--- The data Enclosed Below ---

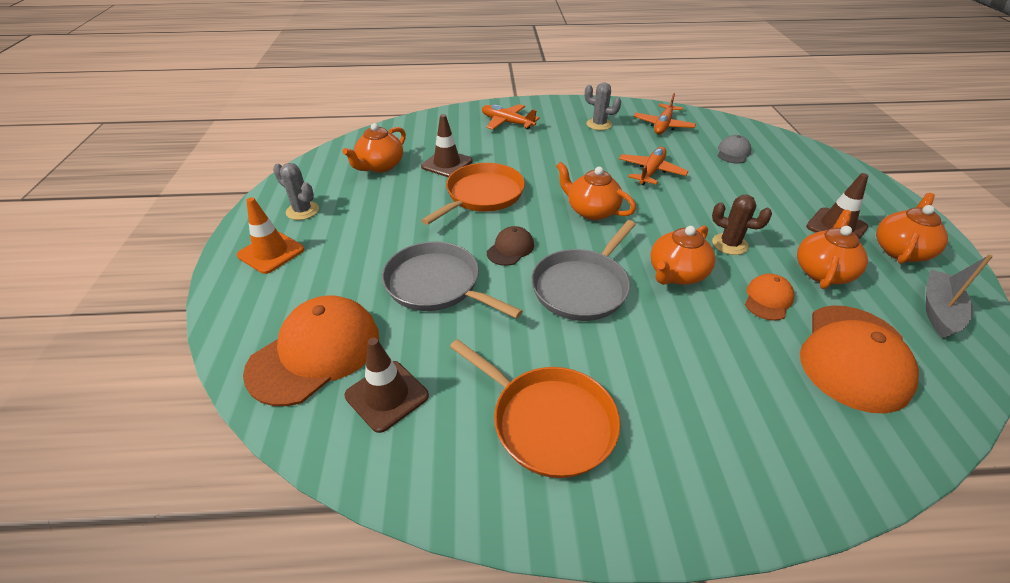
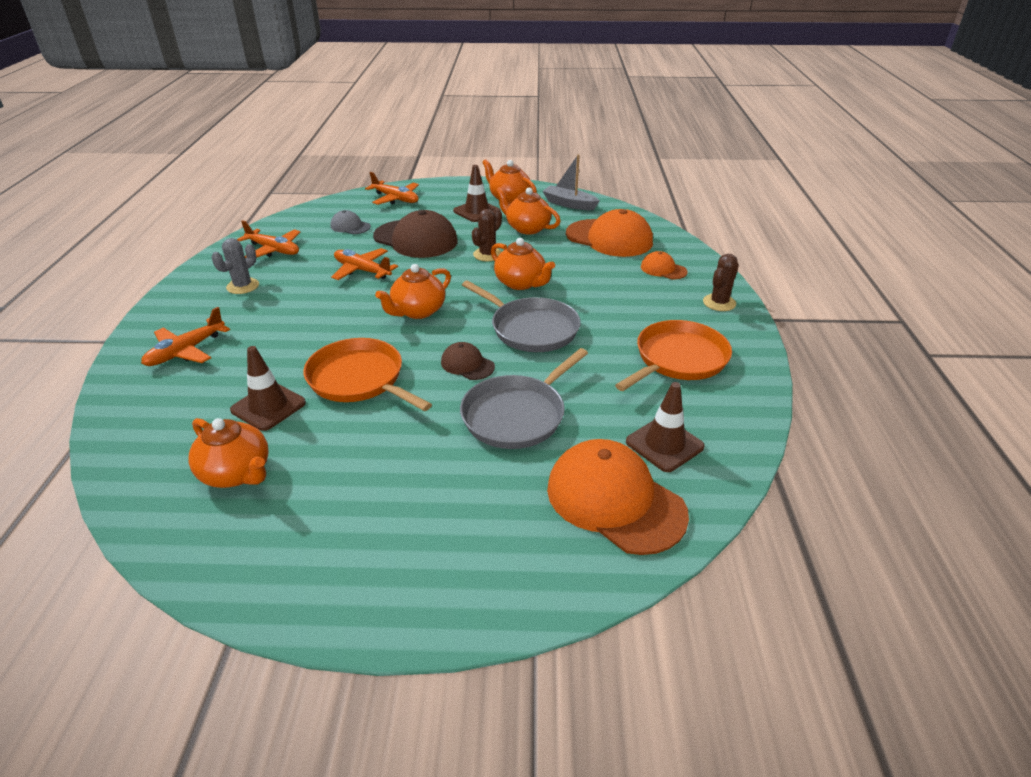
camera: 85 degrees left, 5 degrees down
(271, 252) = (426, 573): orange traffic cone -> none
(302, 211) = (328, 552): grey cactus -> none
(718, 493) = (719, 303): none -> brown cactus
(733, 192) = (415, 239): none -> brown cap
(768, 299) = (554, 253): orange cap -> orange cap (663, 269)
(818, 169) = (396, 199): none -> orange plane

--- End of Enclosed The data ---
--- The data Enclosed Below ---

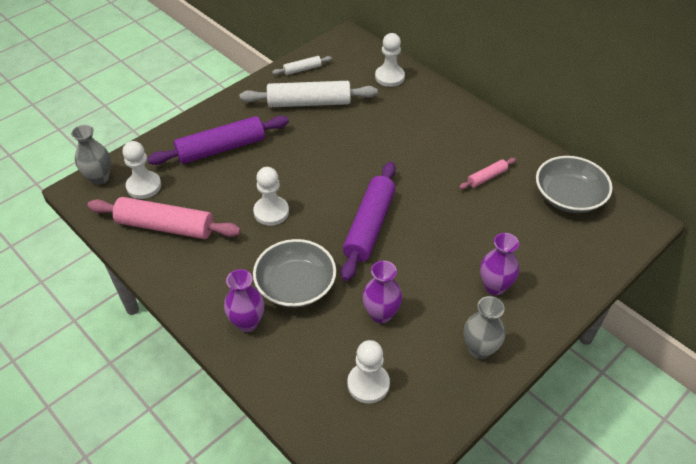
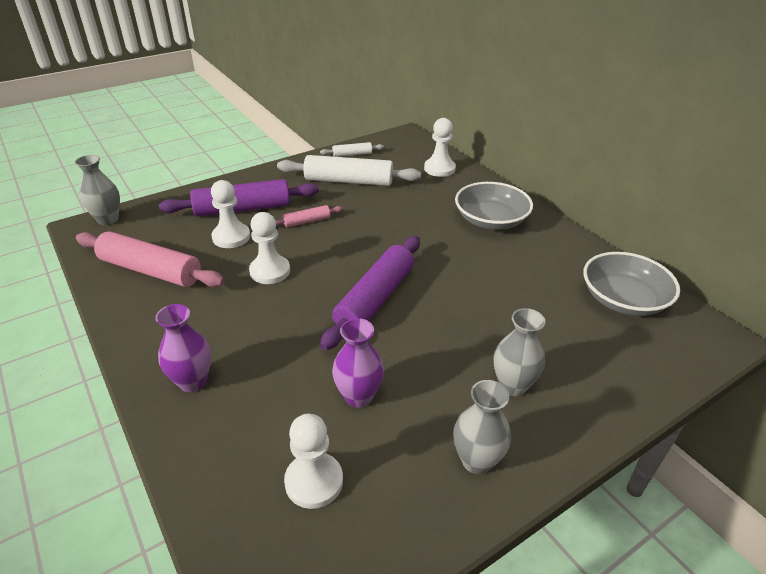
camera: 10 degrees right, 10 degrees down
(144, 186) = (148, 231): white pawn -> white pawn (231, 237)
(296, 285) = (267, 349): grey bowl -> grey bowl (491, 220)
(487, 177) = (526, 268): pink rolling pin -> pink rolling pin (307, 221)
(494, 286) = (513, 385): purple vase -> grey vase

--- End of Enclosed The data ---

Nothing should appear in the answer except the lines above from the line with "camera: 85 degrees left, 5 degrees down" through the line with "(818, 169) = (396, 199): none -> orange plane", both included, written out exactly.

#### Task answer
camera: 85 degrees left, 5 degrees down
(271, 252) = (426, 573): orange traffic cone -> none
(302, 211) = (328, 552): grey cactus -> none
(718, 493) = (719, 303): none -> brown cactus
(733, 192) = (415, 239): none -> brown cap
(768, 299) = (554, 253): orange cap -> orange cap (663, 269)
(818, 169) = (396, 199): none -> orange plane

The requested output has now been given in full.